[Data entries]
***

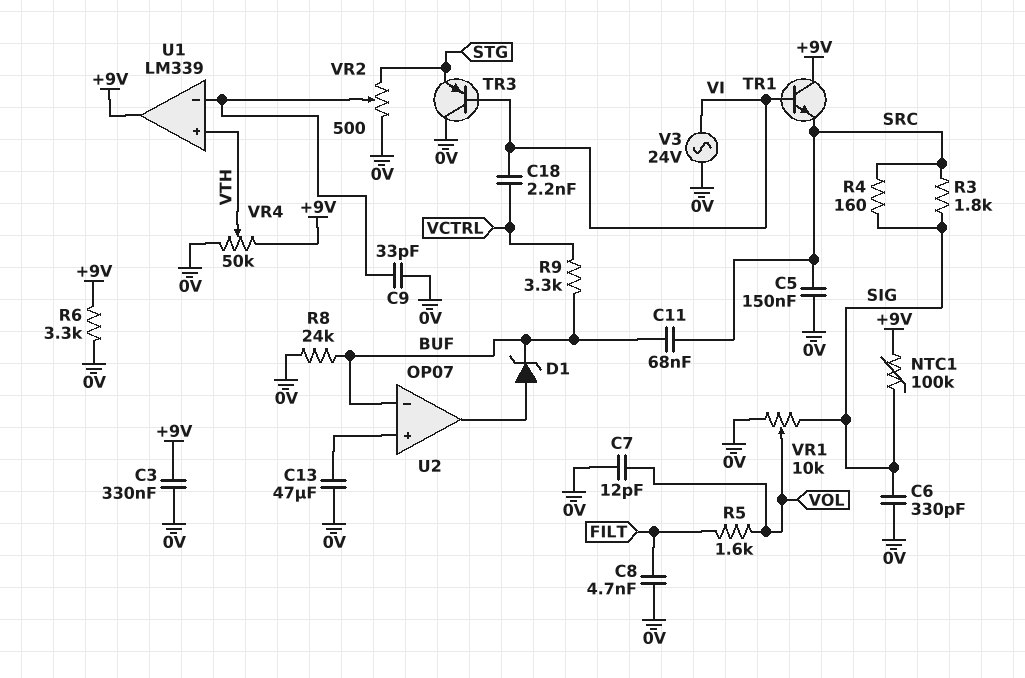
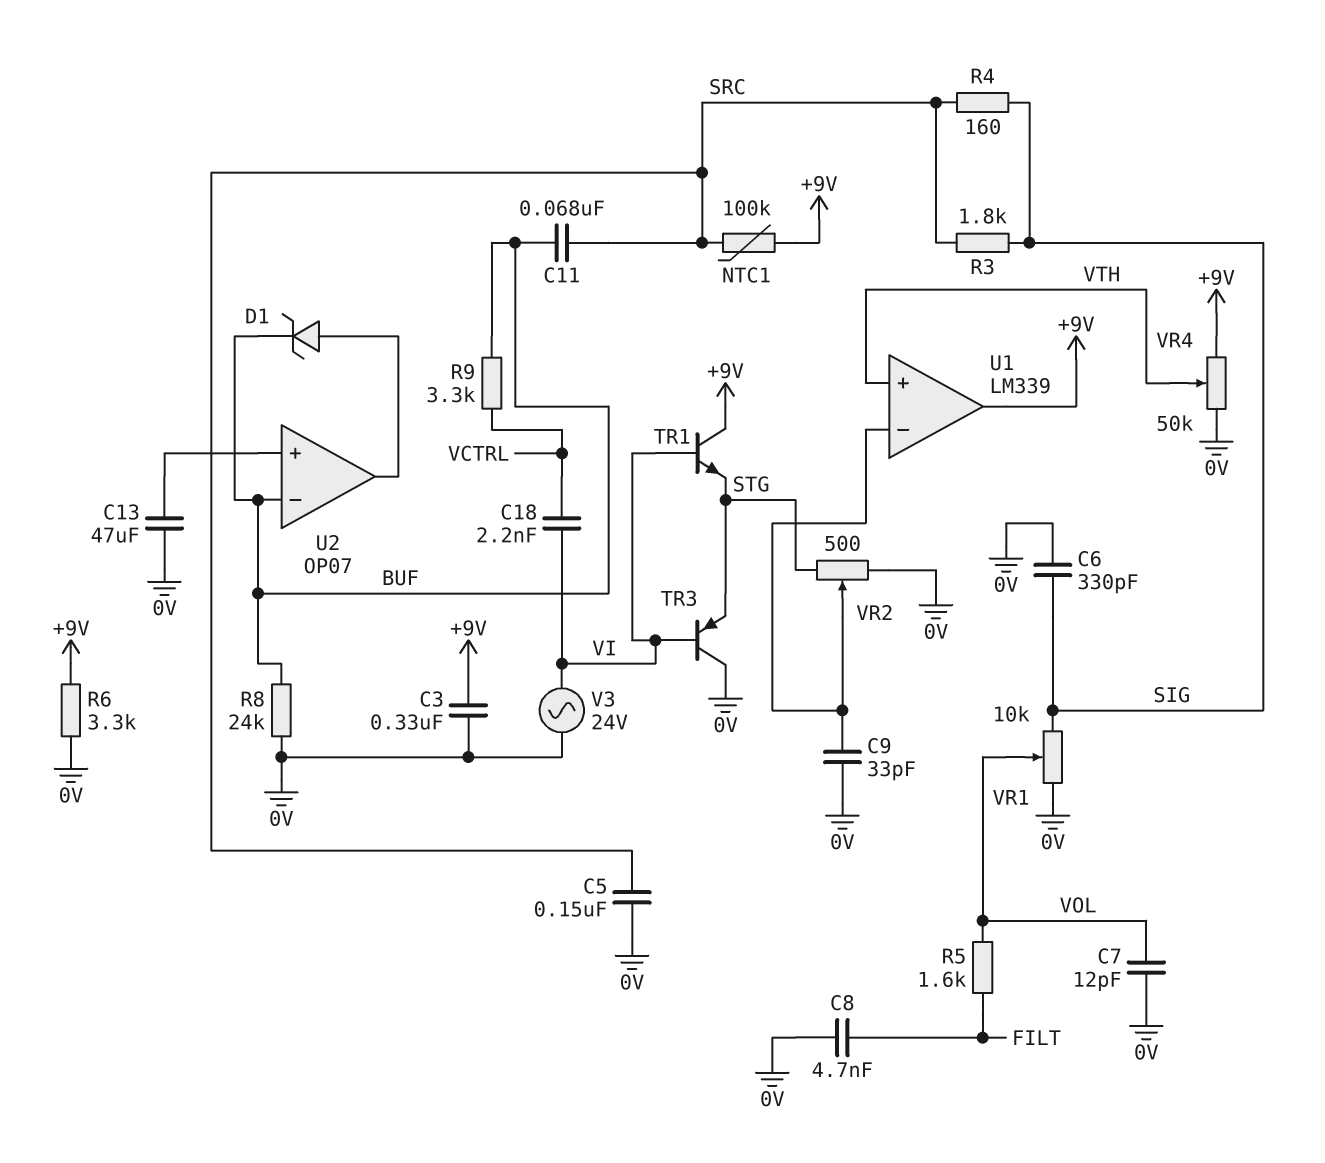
NTC1: 100k (+9V, SIG) -> 100k (+9V, SRC)
TR1: NPN (B VI, C +9V, E SRC) -> NPN (B VI, C +9V, E STG)

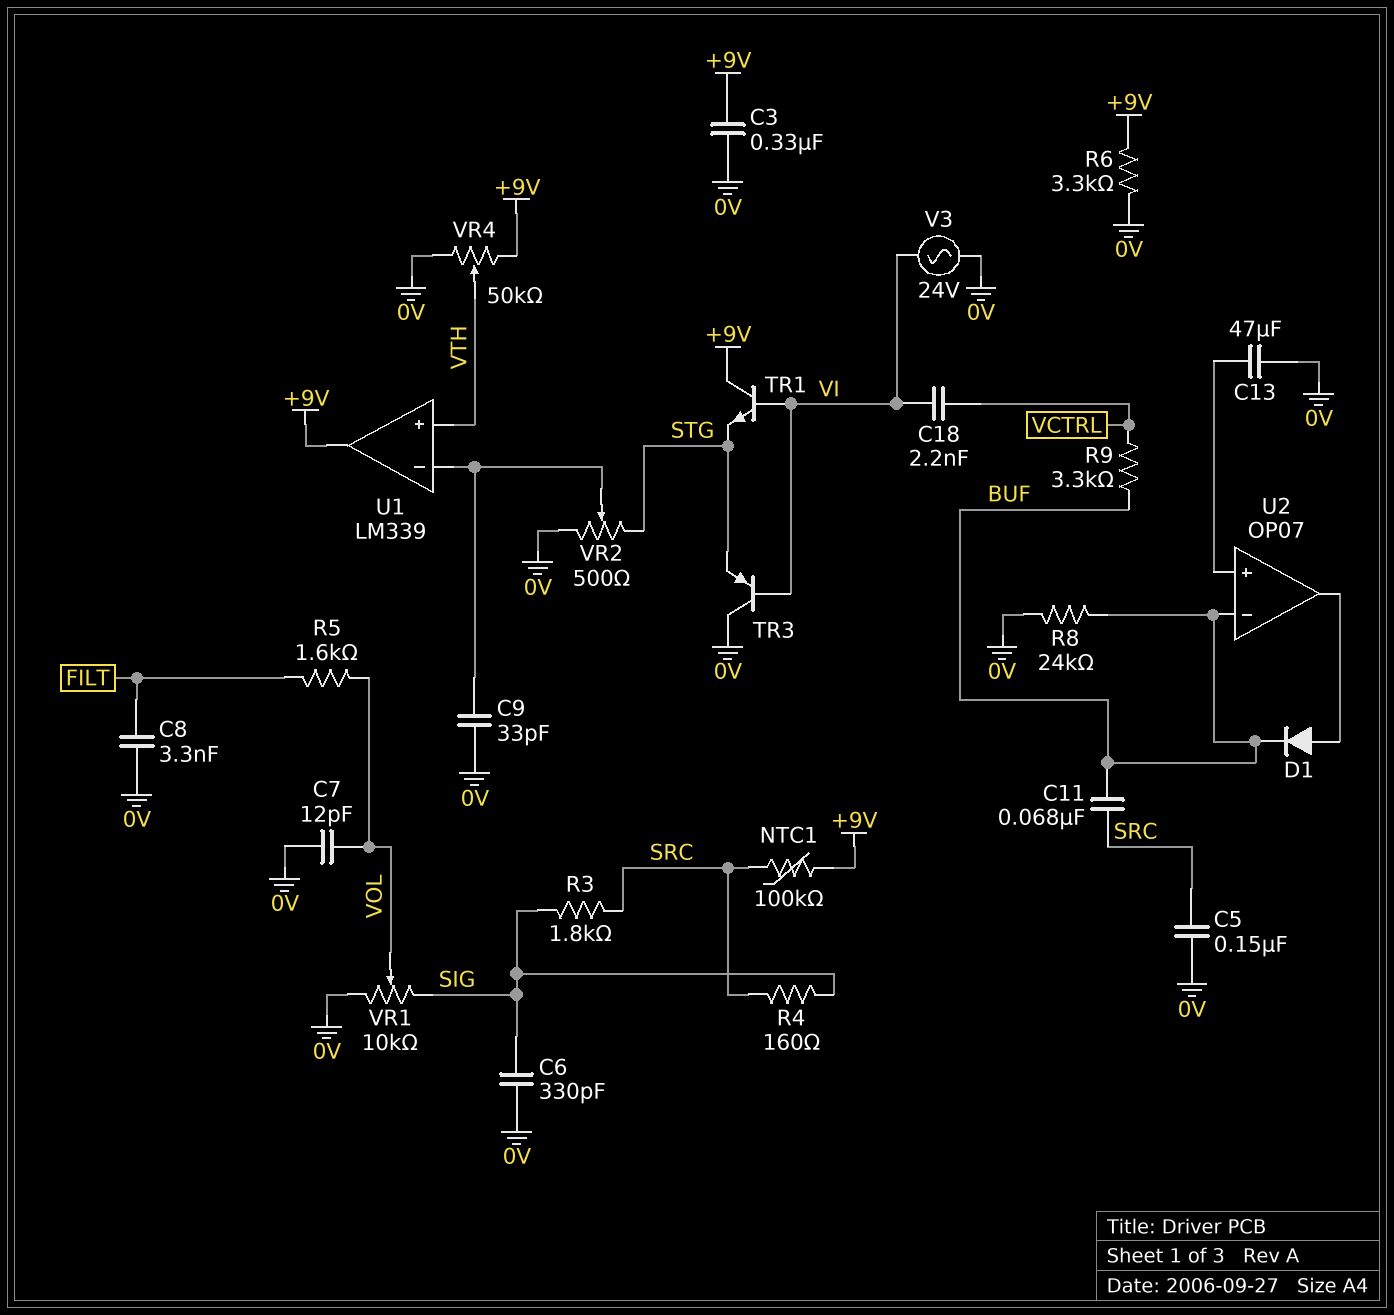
C8: 4.7nF (0V, FILT) -> 3.3nF (0V, FILT)
D1: zener (A U2/out, K BUF) -> diode (A U2/out, K BUF)

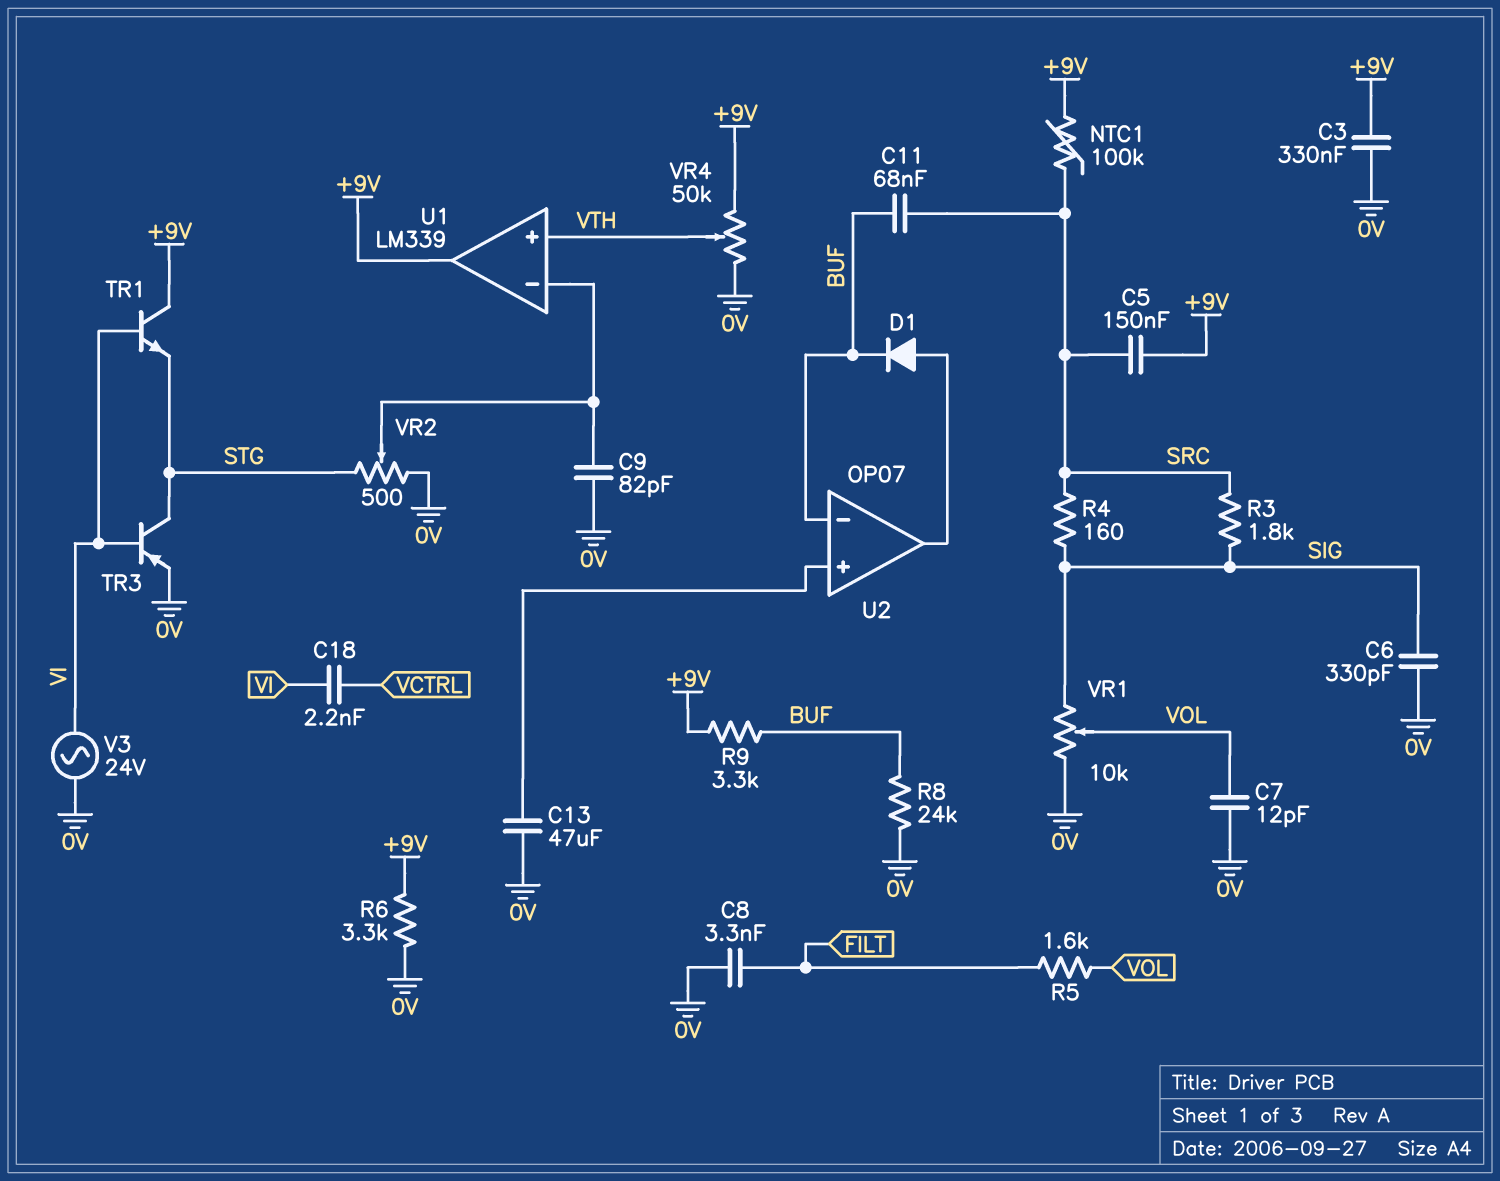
C5: 150nF (0V, SRC) -> 150nF (+9V, SRC)
C9: 33pF (0V, U1/in-) -> 82pF (0V, U1/in-)
R9: 3.3k (BUF, VCTRL) -> 3.3k (+9V, BUF)
TR3: PNP (B VI, C 0V, E STG) -> PNP (B VI, C STG, E 0V)

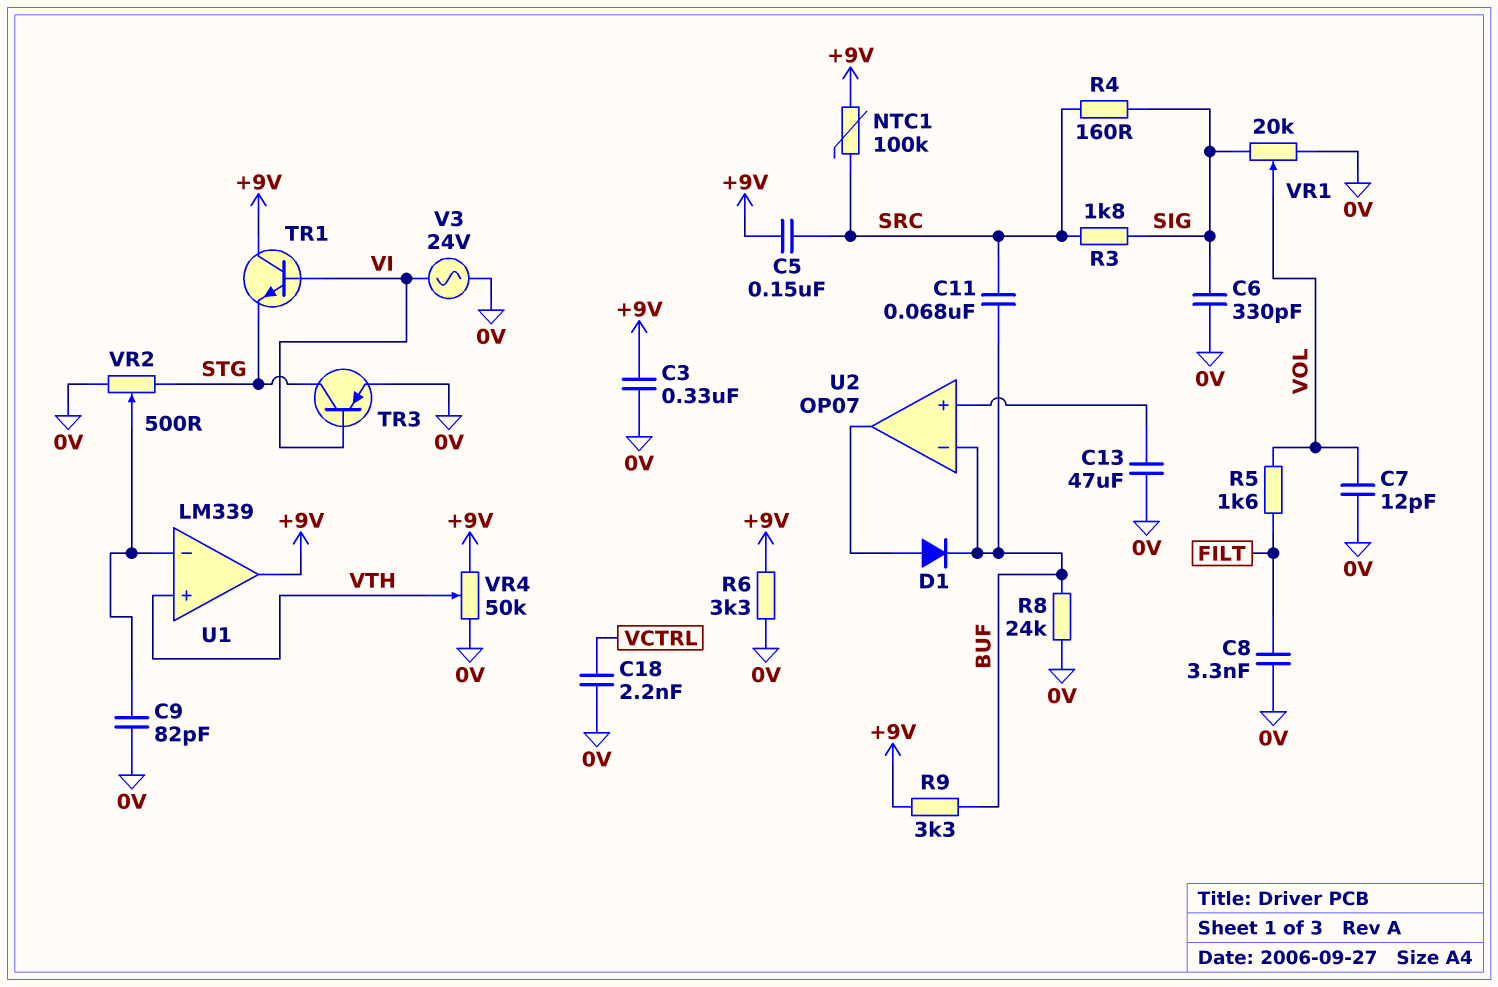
C18: 2.2nF (VCTRL, VI) -> 2.2nF (0V, VCTRL)
VR1: 10k (0V, SIG, wiper VOL) -> 20k (0V, SIG, wiper VOL)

***

Go through the entries and copy every line that has "VCTRL".

Your response:
R9: 3.3k (BUF, VCTRL) -> 3.3k (+9V, BUF)
C18: 2.2nF (VCTRL, VI) -> 2.2nF (0V, VCTRL)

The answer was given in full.